• _Supplied data_
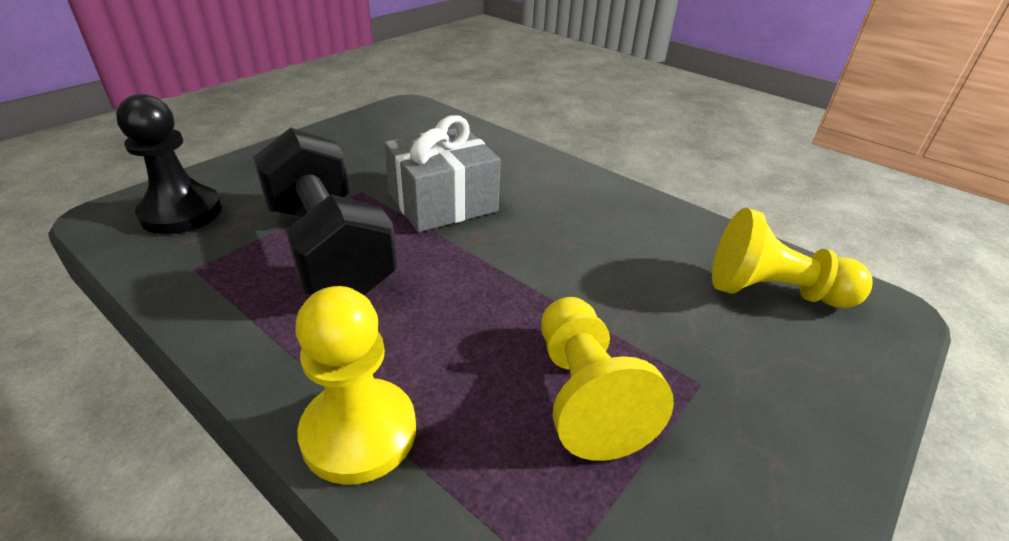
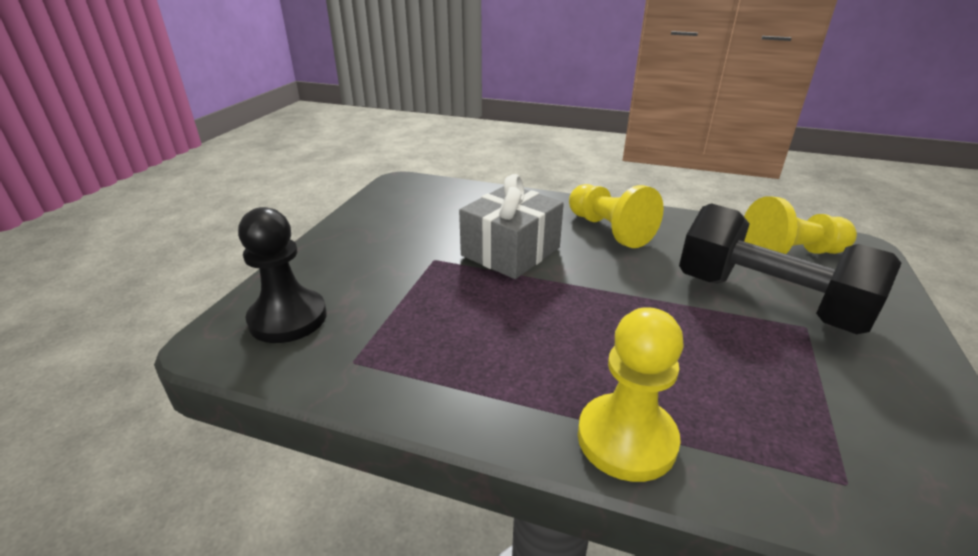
camera: 20 degrees left, 5 degrees down
(329, 249) = (457, 312): black dumbbell -> black dumbbell (767, 301)
(585, 395) = (747, 358): yellow pawn -> yellow pawn (609, 230)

• _Work task_
All of the material above is to be retyped verbatim, with its pictures omitted.

• _Solution for this problem_
camera: 20 degrees left, 5 degrees down
(329, 249) = (457, 312): black dumbbell -> black dumbbell (767, 301)
(585, 395) = (747, 358): yellow pawn -> yellow pawn (609, 230)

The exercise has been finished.